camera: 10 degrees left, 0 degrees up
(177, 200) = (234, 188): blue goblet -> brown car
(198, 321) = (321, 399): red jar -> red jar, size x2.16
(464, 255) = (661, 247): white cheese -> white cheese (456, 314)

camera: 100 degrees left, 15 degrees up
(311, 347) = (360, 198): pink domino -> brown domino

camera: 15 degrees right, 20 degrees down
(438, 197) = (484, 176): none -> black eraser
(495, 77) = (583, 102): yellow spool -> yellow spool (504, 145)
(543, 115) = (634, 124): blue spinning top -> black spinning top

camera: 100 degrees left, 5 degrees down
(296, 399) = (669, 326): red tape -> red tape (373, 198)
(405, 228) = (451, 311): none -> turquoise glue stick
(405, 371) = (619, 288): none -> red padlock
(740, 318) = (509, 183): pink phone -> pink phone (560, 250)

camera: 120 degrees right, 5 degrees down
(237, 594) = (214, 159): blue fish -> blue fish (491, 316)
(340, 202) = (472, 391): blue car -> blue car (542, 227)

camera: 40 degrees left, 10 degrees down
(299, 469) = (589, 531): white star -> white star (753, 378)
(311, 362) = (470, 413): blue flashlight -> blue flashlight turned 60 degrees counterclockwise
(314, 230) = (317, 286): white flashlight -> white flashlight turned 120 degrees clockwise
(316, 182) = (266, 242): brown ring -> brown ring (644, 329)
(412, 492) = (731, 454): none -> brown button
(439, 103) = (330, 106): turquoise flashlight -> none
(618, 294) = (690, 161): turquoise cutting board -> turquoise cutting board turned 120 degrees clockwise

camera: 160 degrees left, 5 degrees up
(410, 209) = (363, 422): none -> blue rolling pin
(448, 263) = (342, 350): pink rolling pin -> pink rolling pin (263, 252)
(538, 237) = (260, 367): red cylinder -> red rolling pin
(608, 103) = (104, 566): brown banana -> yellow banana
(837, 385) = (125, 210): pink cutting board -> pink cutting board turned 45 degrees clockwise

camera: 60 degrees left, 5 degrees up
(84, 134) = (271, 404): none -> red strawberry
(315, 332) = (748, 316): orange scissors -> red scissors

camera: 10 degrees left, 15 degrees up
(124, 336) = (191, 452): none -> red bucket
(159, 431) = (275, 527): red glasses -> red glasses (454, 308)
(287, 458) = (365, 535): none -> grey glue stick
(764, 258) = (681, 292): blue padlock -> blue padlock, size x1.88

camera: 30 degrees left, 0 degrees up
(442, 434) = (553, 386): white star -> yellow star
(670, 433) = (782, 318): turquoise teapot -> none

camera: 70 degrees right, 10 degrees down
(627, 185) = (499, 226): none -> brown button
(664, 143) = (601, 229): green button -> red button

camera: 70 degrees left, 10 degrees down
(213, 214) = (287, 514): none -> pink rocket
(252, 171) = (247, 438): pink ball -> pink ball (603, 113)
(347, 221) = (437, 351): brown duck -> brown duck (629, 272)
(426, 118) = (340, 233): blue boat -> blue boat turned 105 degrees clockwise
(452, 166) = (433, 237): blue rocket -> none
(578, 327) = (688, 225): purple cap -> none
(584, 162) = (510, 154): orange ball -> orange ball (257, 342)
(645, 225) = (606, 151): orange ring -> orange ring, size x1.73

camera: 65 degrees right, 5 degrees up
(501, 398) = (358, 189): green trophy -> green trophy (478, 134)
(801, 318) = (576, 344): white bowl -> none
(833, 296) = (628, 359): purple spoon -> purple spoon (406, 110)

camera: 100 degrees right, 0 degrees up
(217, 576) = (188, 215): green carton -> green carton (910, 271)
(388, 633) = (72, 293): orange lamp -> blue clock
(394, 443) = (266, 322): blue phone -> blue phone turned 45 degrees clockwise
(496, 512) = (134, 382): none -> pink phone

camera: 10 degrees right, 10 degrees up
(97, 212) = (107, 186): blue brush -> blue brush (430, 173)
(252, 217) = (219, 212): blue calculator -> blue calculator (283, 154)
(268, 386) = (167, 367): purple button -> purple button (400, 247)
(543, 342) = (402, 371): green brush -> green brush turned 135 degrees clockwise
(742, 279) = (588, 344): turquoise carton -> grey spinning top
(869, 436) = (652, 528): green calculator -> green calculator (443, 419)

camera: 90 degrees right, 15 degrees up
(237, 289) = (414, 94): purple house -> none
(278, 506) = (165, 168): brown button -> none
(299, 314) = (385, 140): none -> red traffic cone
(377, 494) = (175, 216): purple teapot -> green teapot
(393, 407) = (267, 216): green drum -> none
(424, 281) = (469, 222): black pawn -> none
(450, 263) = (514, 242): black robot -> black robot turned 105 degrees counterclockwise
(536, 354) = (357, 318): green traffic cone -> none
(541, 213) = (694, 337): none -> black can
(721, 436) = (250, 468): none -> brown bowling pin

____

> Task item
A verbatim copy of the listing above, starting from the line with "(299, 314) = (385, 140): none" and running to its last line, is the only output needed.

> Answer
(299, 314) = (385, 140): none -> red traffic cone
(377, 494) = (175, 216): purple teapot -> green teapot
(393, 407) = (267, 216): green drum -> none
(424, 281) = (469, 222): black pawn -> none
(450, 263) = (514, 242): black robot -> black robot turned 105 degrees counterclockwise
(536, 354) = (357, 318): green traffic cone -> none
(541, 213) = (694, 337): none -> black can
(721, 436) = (250, 468): none -> brown bowling pin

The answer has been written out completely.